Problem statement: What you return must be every line below that includes the word "pyramide".

Supplied information:

•••

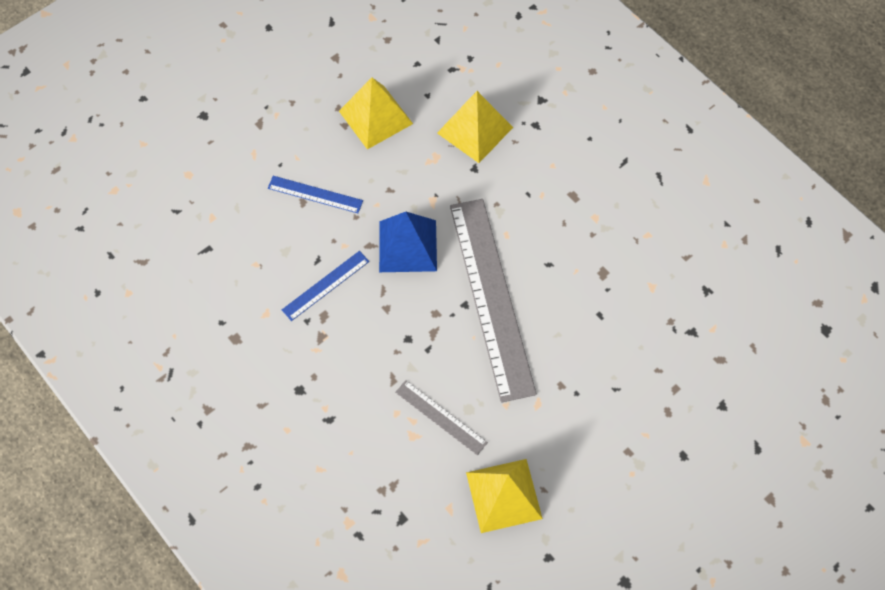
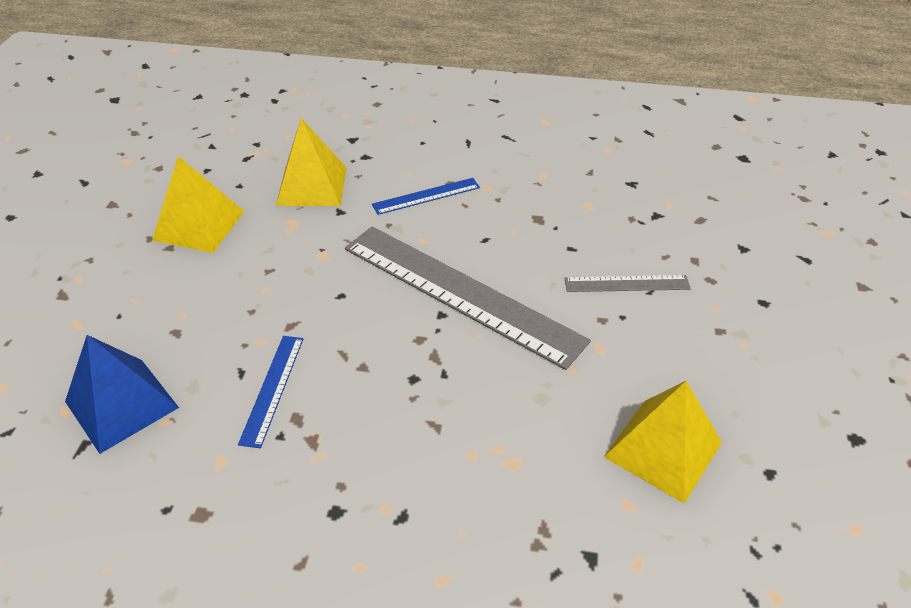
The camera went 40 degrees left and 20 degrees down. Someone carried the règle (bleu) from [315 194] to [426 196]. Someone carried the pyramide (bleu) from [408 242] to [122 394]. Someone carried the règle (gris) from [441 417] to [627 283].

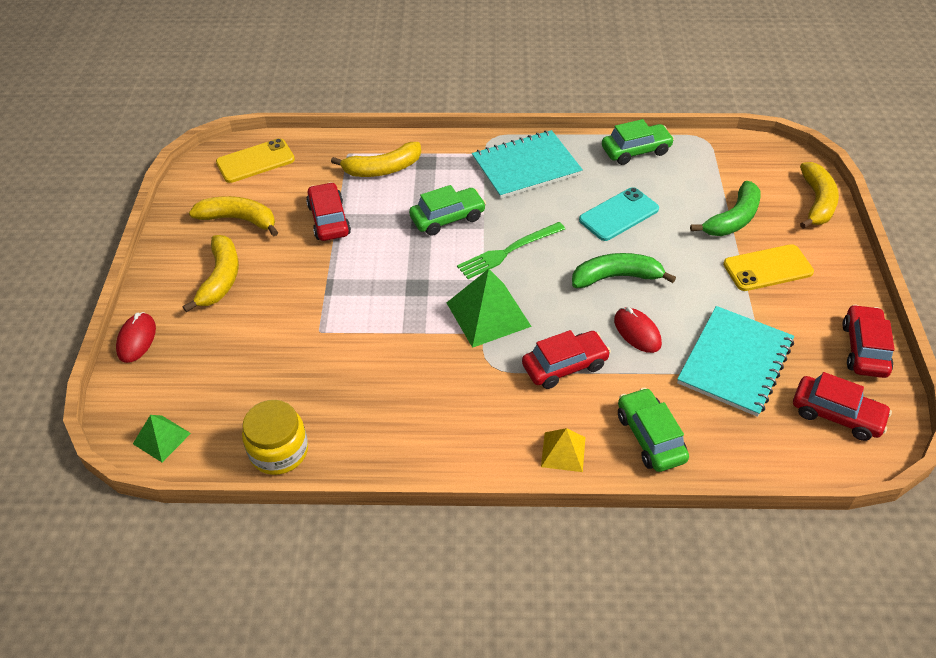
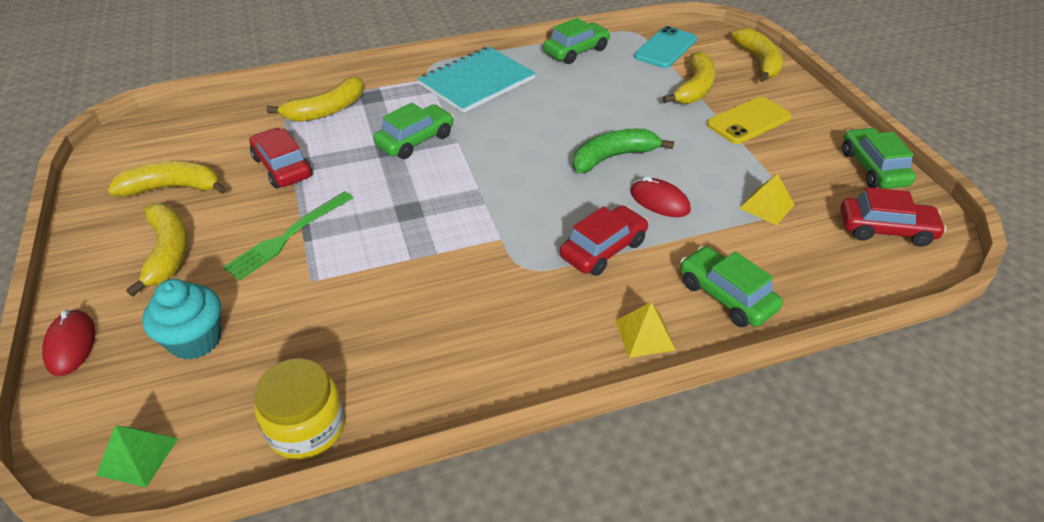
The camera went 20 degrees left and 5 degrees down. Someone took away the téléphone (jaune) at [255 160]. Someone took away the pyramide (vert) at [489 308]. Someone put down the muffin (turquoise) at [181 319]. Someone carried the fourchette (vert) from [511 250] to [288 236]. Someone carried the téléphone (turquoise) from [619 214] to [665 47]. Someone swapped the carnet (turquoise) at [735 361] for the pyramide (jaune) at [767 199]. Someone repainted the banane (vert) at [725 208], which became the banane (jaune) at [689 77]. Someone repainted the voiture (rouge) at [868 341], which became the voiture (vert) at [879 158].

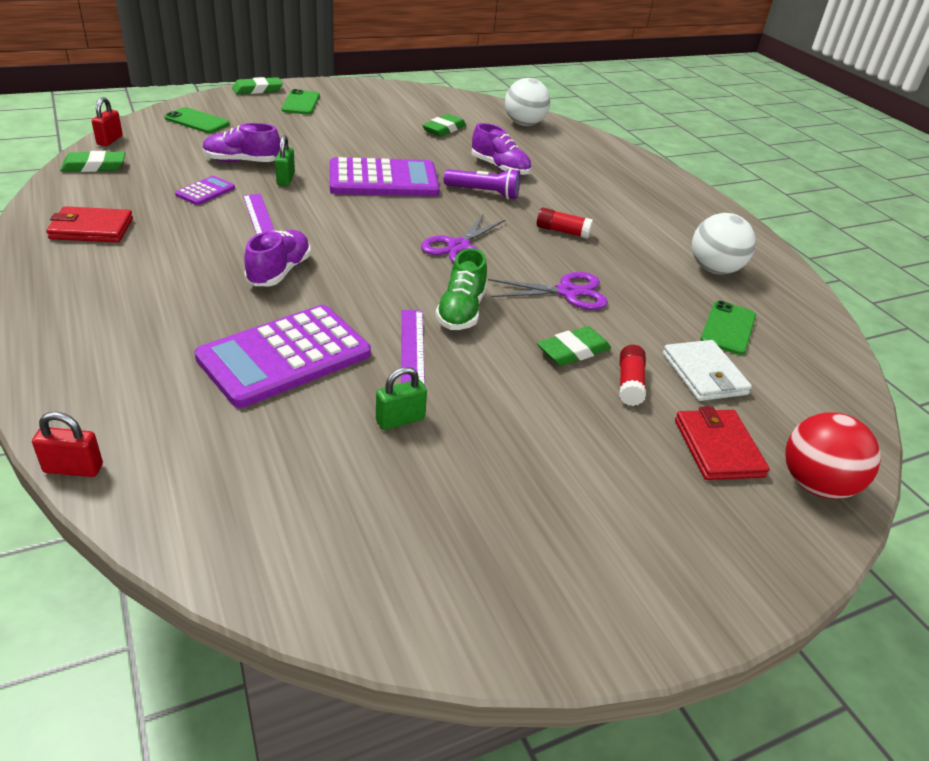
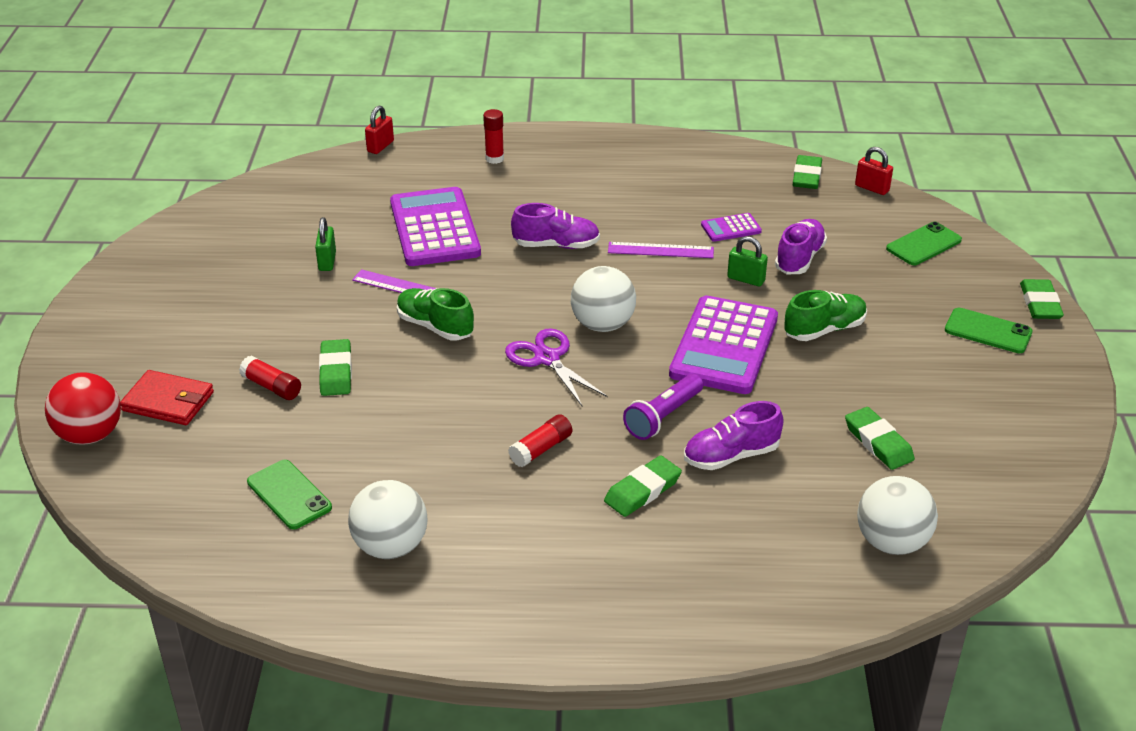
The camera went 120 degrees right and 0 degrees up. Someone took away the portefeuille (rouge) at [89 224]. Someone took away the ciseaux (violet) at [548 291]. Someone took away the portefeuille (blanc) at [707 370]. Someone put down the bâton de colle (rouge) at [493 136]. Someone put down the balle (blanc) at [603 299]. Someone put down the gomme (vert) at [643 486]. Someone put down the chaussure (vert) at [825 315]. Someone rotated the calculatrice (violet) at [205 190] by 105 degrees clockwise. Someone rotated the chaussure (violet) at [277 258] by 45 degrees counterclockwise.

•••

Output of the task:
The camera went 40 degrees left and 20 degrees down. Someone carried the règle (bleu) from [315 194] to [426 196]. Someone carried the pyramide (bleu) from [408 242] to [122 394]. Someone carried the règle (gris) from [441 417] to [627 283].
The camera went 20 degrees left and 5 degrees down. Someone took away the téléphone (jaune) at [255 160]. Someone took away the pyramide (vert) at [489 308]. Someone put down the muffin (turquoise) at [181 319]. Someone carried the fourchette (vert) from [511 250] to [288 236]. Someone carried the téléphone (turquoise) from [619 214] to [665 47]. Someone swapped the carnet (turquoise) at [735 361] for the pyramide (jaune) at [767 199]. Someone repainted the banane (vert) at [725 208], which became the banane (jaune) at [689 77]. Someone repainted the voiture (rouge) at [868 341], which became the voiture (vert) at [879 158].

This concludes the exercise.